— Supplied data —
────────────────
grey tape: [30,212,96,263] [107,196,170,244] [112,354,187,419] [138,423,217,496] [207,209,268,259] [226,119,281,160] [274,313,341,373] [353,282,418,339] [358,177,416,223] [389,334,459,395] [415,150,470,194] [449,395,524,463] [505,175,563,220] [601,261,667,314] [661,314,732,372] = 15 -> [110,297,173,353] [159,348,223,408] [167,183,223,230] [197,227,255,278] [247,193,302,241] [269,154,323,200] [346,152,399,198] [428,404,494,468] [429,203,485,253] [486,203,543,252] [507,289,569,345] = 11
────────────────
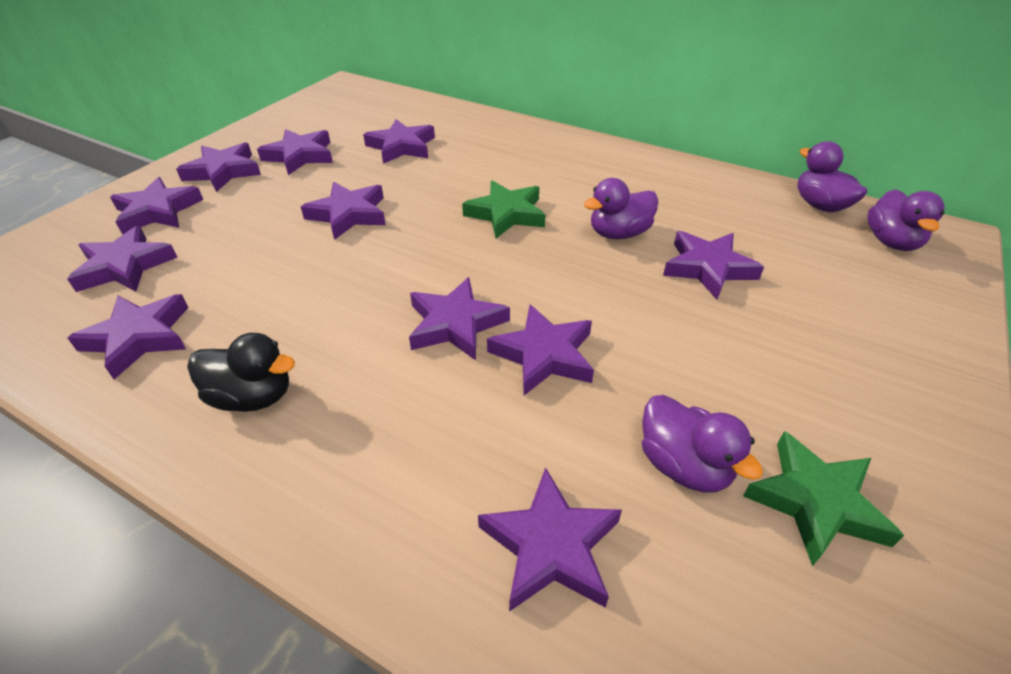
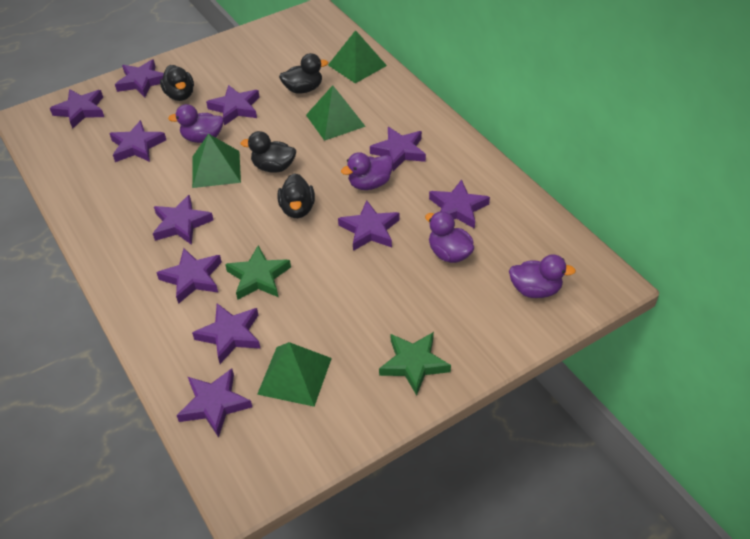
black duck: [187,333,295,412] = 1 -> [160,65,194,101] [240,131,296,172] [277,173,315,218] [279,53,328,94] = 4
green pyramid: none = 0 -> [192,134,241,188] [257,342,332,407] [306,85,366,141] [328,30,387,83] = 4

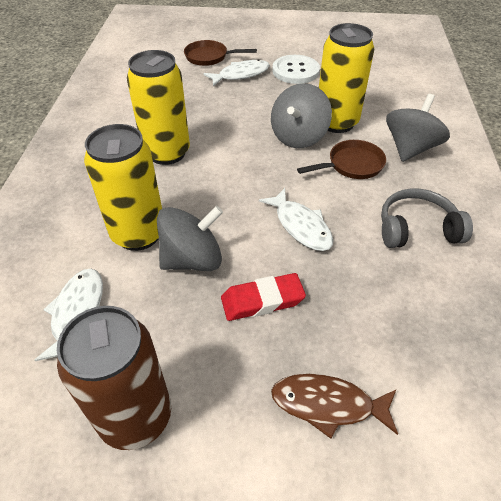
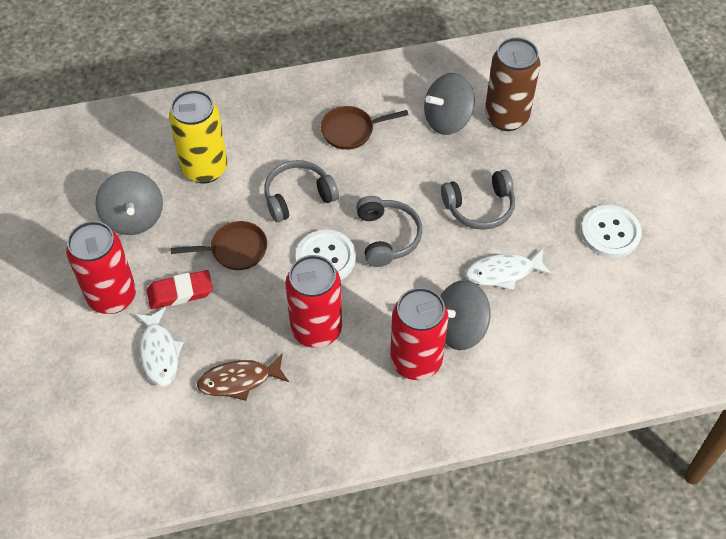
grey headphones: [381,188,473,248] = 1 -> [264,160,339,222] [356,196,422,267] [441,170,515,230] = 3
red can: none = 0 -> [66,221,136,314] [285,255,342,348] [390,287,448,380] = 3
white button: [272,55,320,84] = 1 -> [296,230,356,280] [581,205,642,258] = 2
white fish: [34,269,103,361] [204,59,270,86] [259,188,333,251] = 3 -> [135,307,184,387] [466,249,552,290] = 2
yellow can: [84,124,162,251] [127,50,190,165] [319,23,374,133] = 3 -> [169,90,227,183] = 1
────────────────
— The task —
What are the lines, exactly as written above, from the line with "red can: none" to the line with "white fish: [34,269,103,361]", both included? Output only those.

— Response to this task —
red can: none = 0 -> [66,221,136,314] [285,255,342,348] [390,287,448,380] = 3
white button: [272,55,320,84] = 1 -> [296,230,356,280] [581,205,642,258] = 2
white fish: [34,269,103,361] [204,59,270,86] [259,188,333,251] = 3 -> [135,307,184,387] [466,249,552,290] = 2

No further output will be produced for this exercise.